■ Work to be completed:
Beginning with the line below that contains "camera: 160 degrees left, 0 degrees up" and ending with the line that contains "fish/yellow <498, 398> → fish/blue <284, 95>", copy every line exactly. Copy nothing else.

Data supplied Block Start

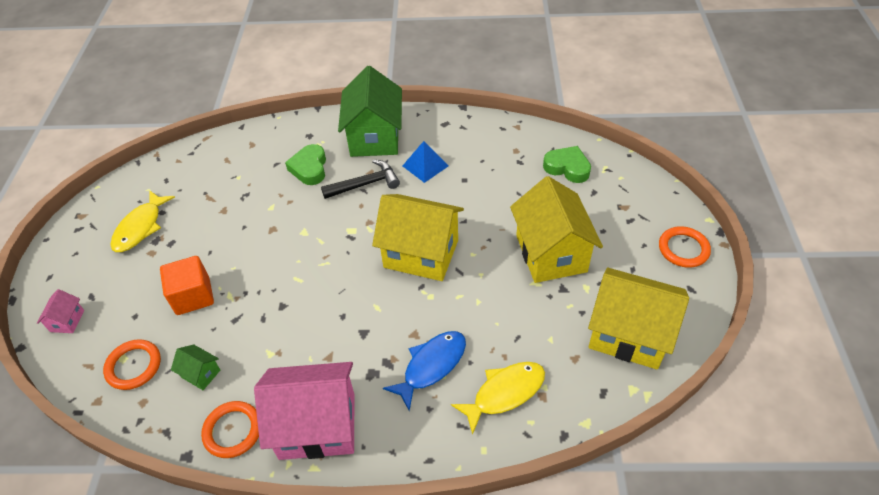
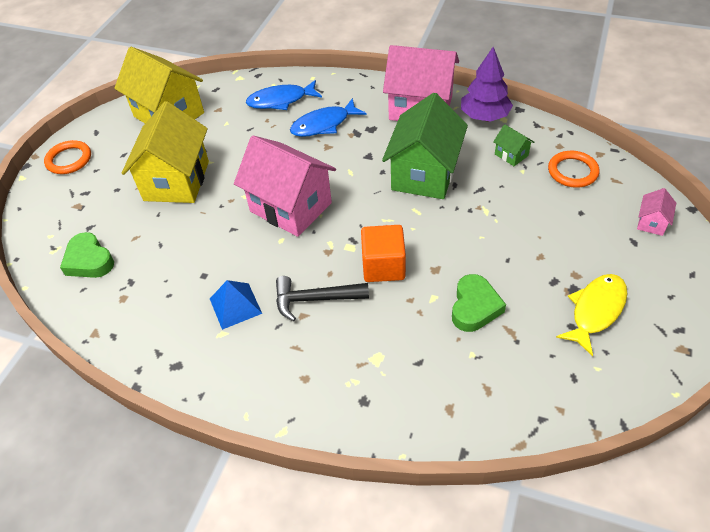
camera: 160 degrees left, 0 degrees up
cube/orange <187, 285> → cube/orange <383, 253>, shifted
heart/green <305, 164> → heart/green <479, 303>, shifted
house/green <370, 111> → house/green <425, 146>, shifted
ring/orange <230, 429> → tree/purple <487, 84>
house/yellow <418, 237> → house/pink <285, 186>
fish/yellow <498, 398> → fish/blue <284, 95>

Data supplied Block End
Data supplied Block Start

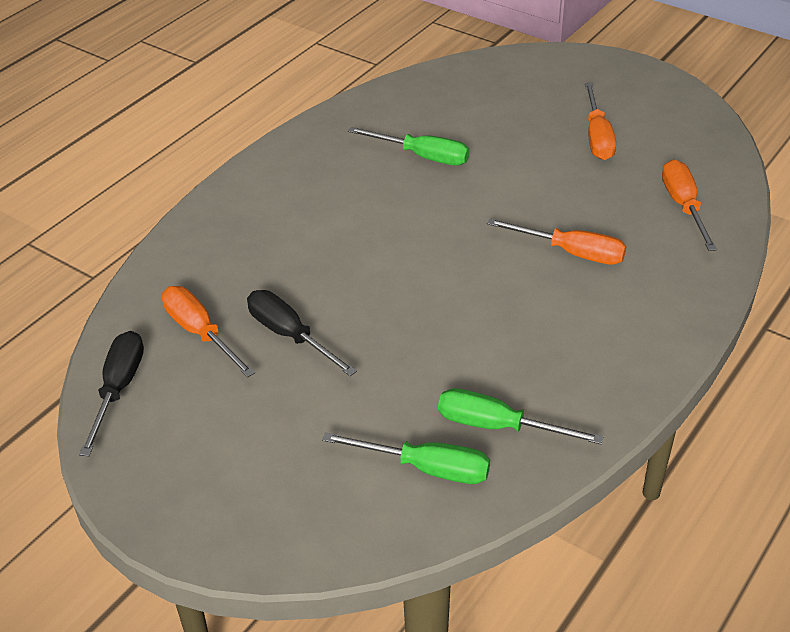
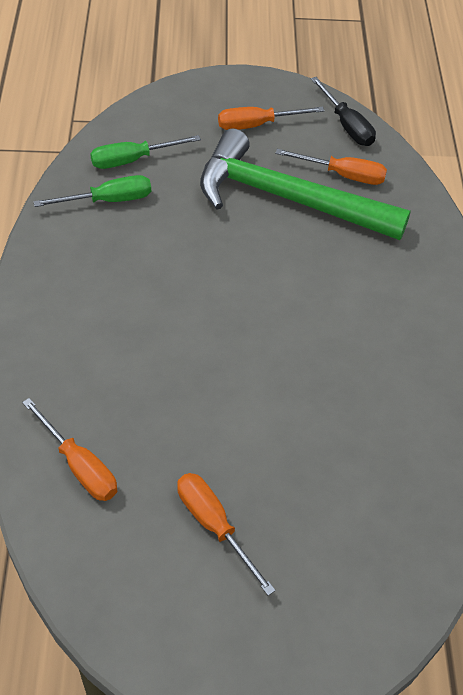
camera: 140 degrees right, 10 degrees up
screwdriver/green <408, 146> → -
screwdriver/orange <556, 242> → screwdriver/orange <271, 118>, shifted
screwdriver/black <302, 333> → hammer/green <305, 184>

Data supplied Block End

■ Output of the task:
camera: 160 degrees left, 0 degrees up
cube/orange <187, 285> → cube/orange <383, 253>, shifted
heart/green <305, 164> → heart/green <479, 303>, shifted
house/green <370, 111> → house/green <425, 146>, shifted
ring/orange <230, 429> → tree/purple <487, 84>
house/yellow <418, 237> → house/pink <285, 186>
fish/yellow <498, 398> → fish/blue <284, 95>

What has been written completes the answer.